[Records excerpted from a collection]
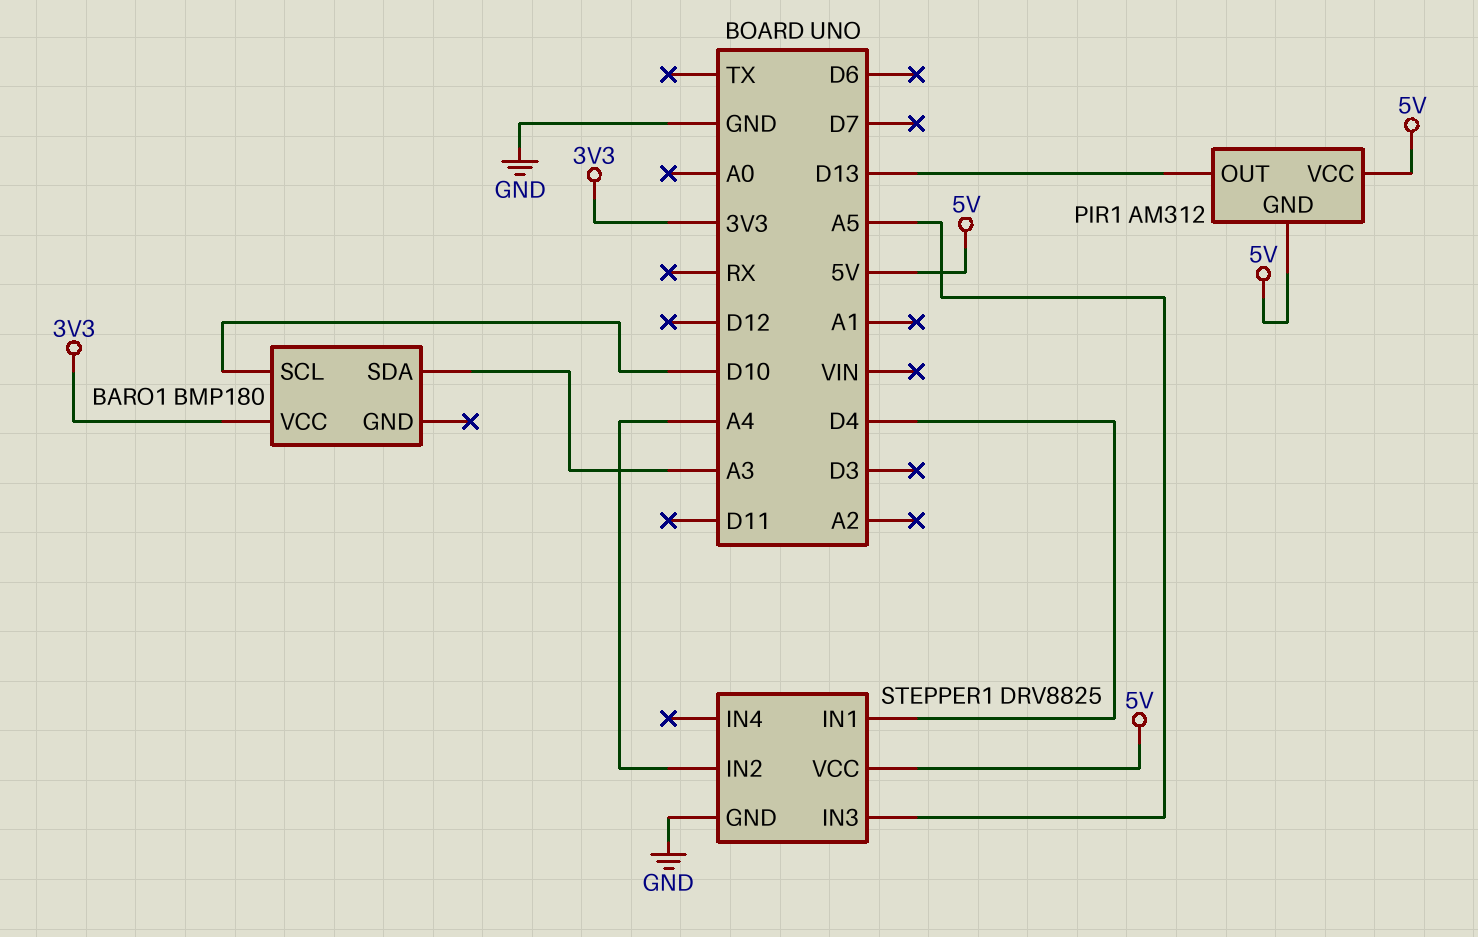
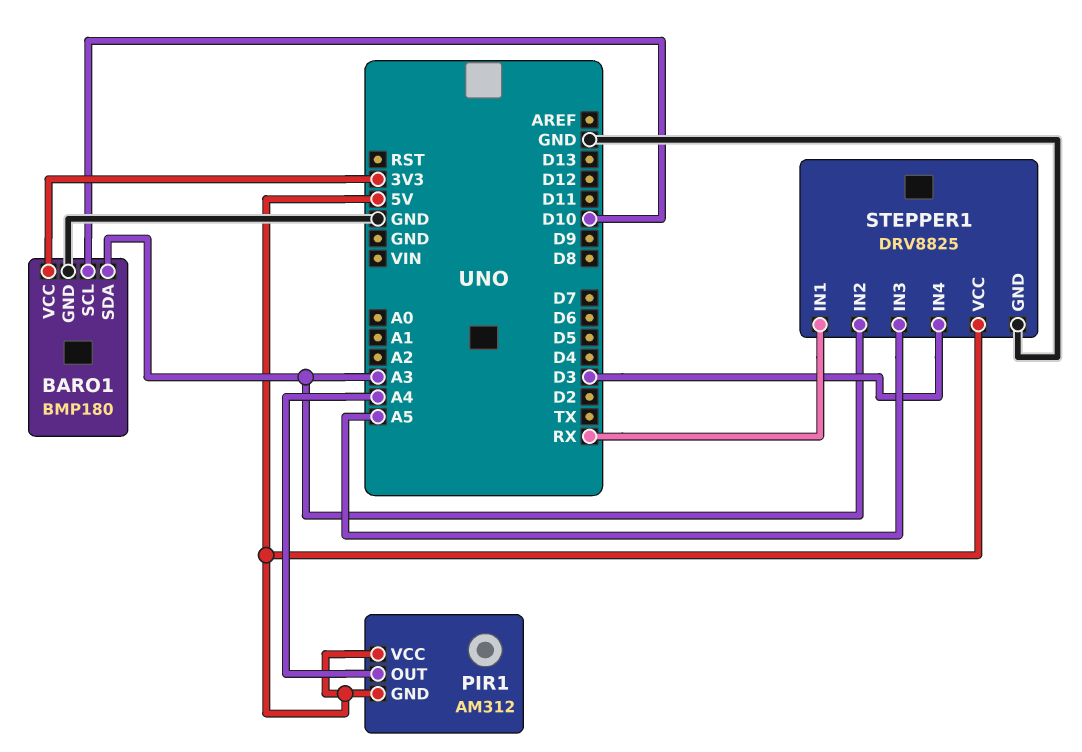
BARO1 pin GND: none -> GND
PIR1 pin OUT: D13 -> A4
STEPPER1 pin IN1: D4 -> RX
STEPPER1 pin IN2: A4 -> A3
STEPPER1 pin IN4: none -> D3

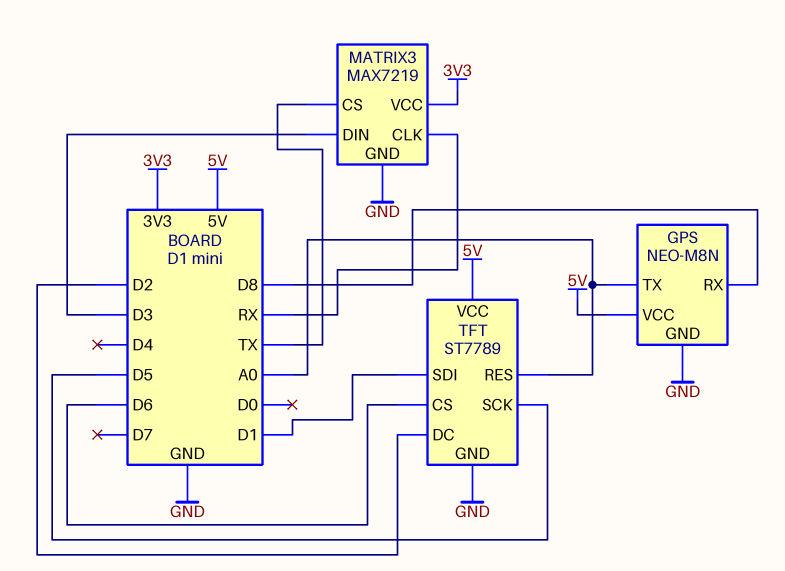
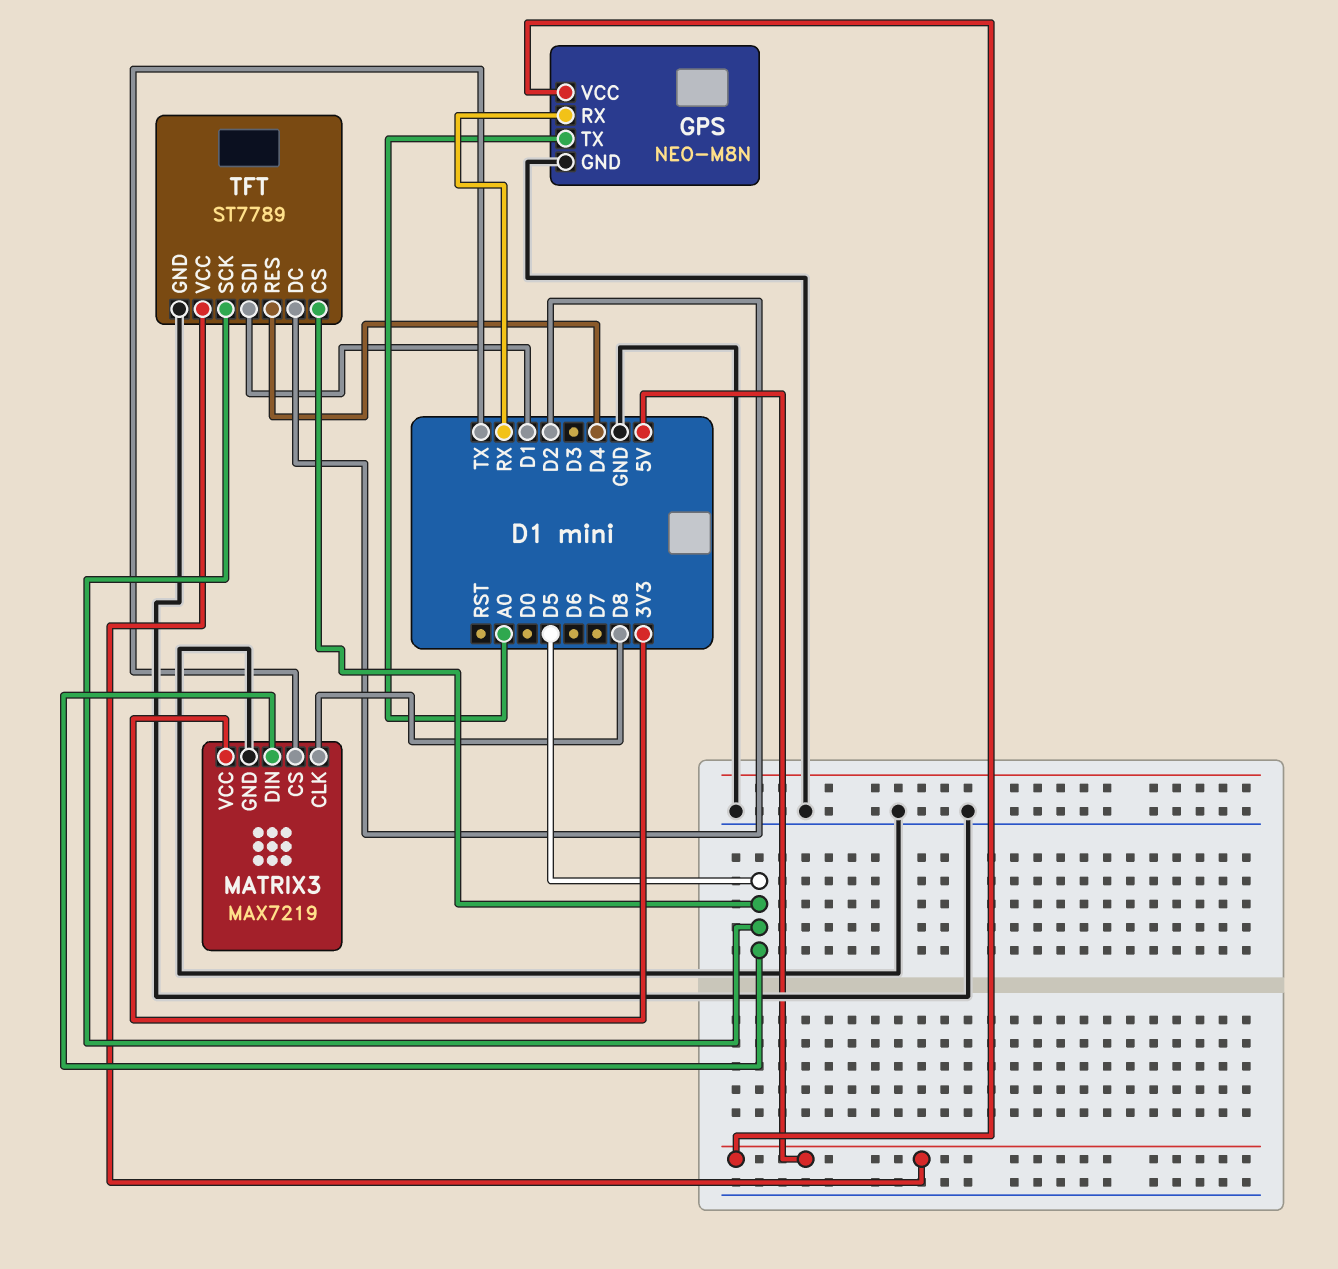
GPS pin RX: D8 -> RX
MATRIX3 pin CLK: RX -> D8
MATRIX3 pin DIN: D3 -> D5
TFT pin CS: D6 -> D5
TFT pin RES: A0 -> D4

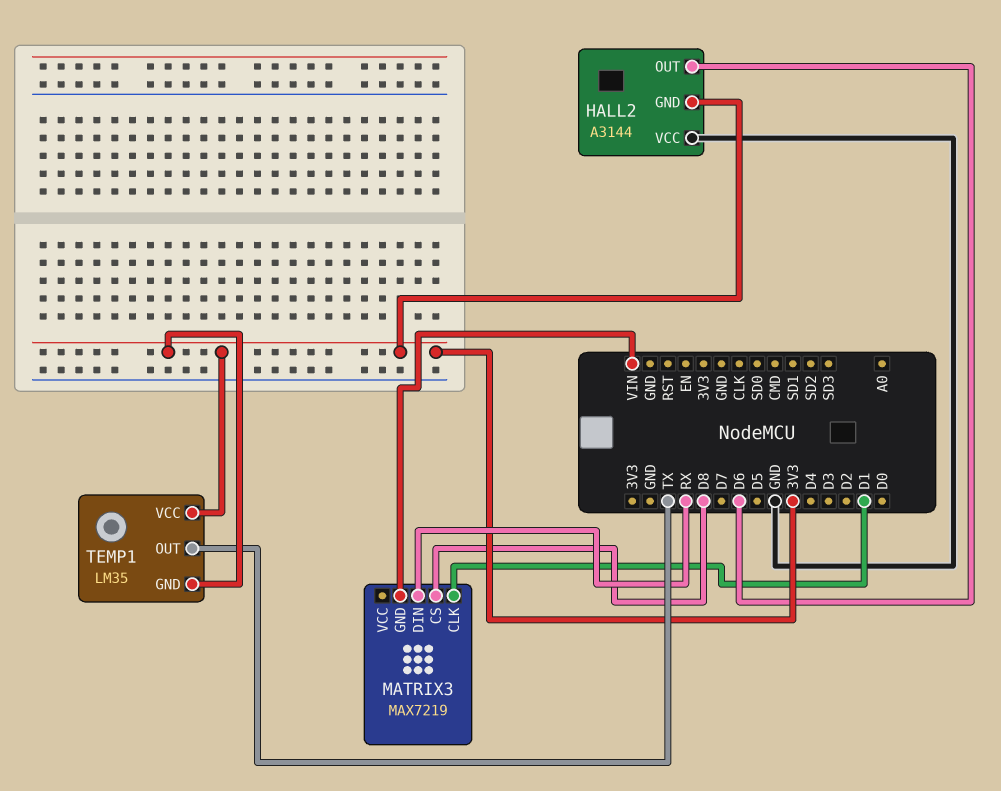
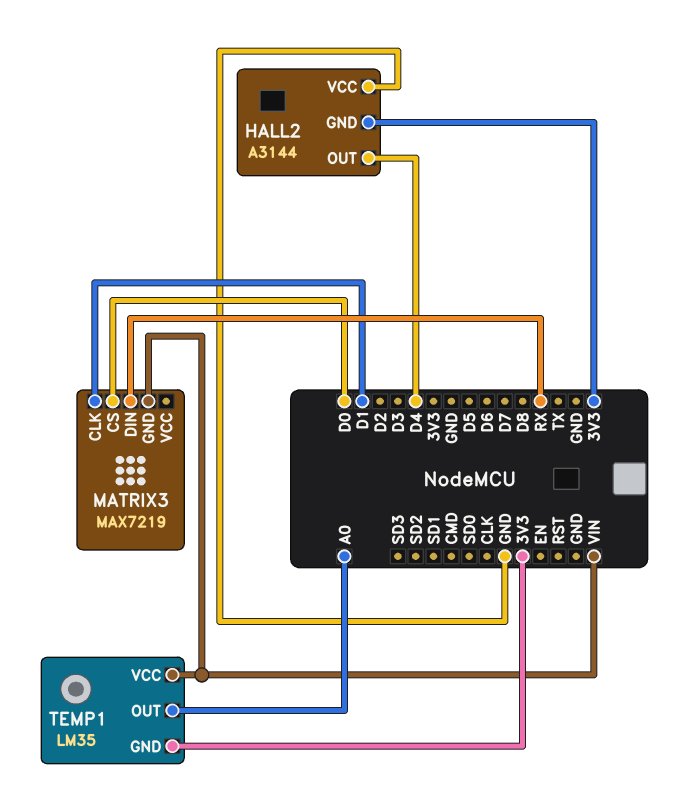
HALL2 pin OUT: D6 -> D4
MATRIX3 pin CS: D8 -> D0
TEMP1 pin OUT: TX -> A0
TEMP1 pin VCC: 3V3 -> VIN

> What is needed: The expected result is a copy of each line in the records where "none" appears.

> Response box:
BARO1 pin GND: none -> GND
STEPPER1 pin IN4: none -> D3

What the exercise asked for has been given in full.